## Task data
########################################
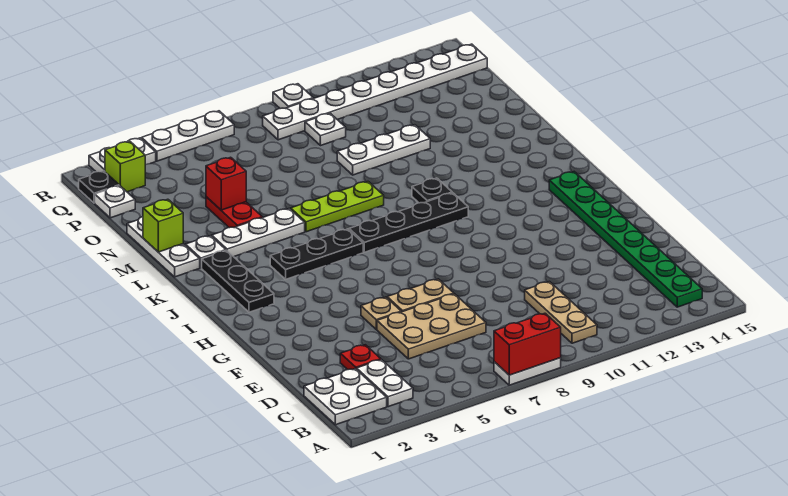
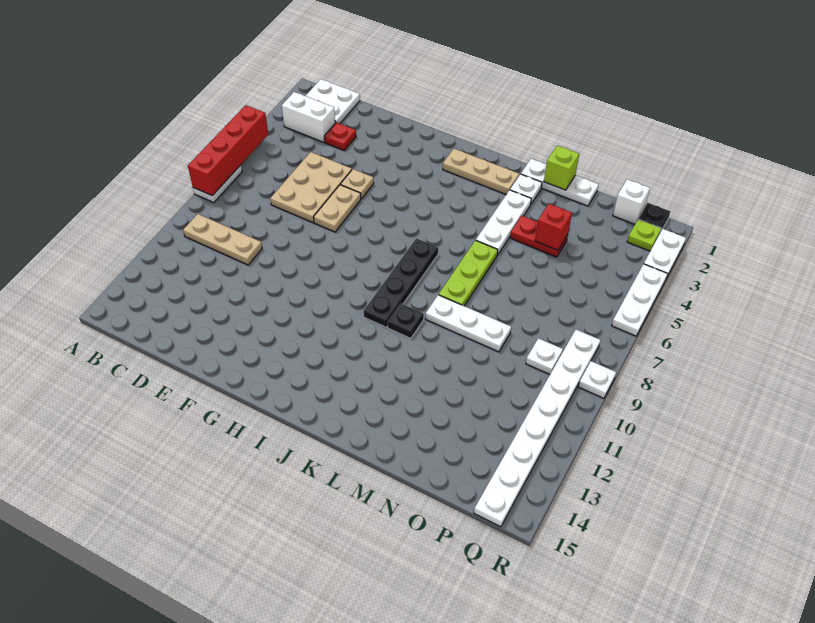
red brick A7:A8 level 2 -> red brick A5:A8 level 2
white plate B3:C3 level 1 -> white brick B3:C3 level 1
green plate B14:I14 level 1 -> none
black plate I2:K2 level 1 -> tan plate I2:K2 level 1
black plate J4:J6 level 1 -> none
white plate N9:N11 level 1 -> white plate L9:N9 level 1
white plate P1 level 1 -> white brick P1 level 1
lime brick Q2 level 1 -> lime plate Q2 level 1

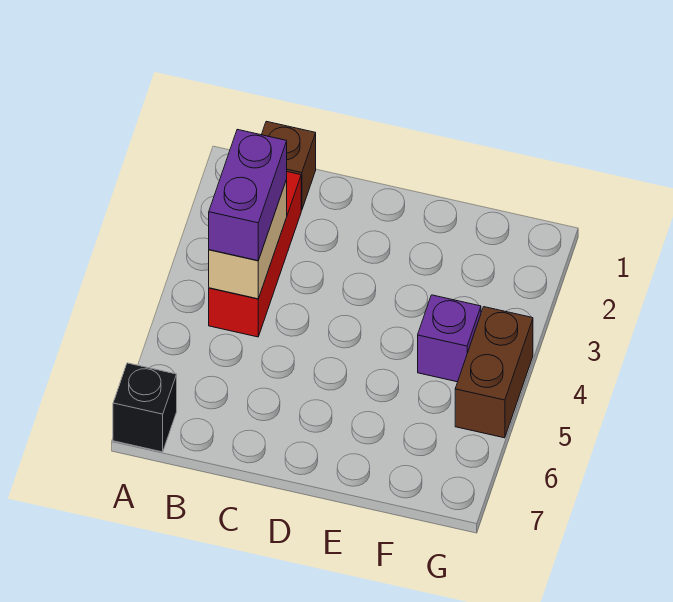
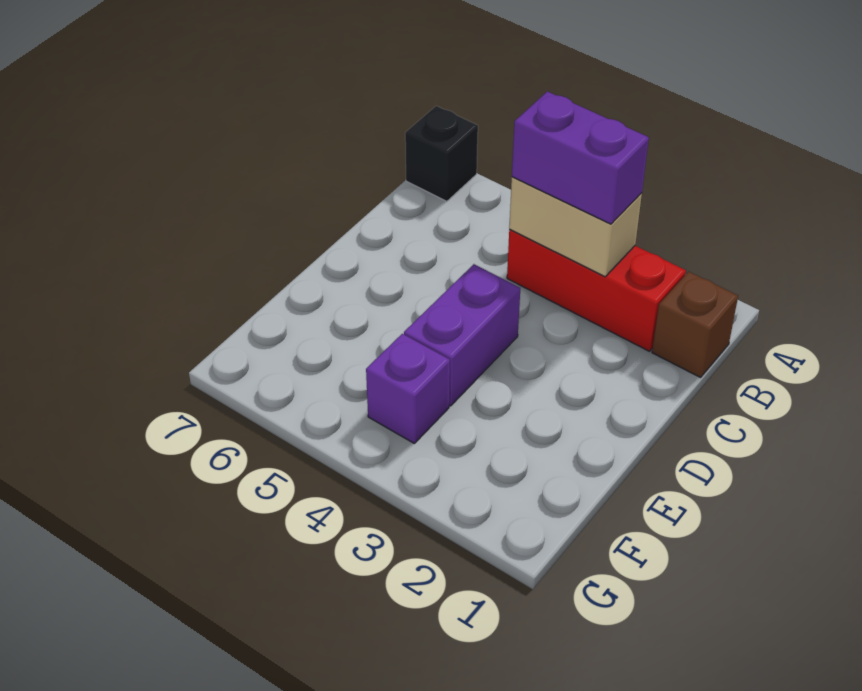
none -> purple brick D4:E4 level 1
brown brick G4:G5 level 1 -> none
########################################
## Problem
Look above for the line containing "white plate P1", then retype it and each line after it to the end of the records, exactly and without pictures.

## Exercise result
white plate P1 level 1 -> white brick P1 level 1
lime brick Q2 level 1 -> lime plate Q2 level 1

none -> purple brick D4:E4 level 1
brown brick G4:G5 level 1 -> none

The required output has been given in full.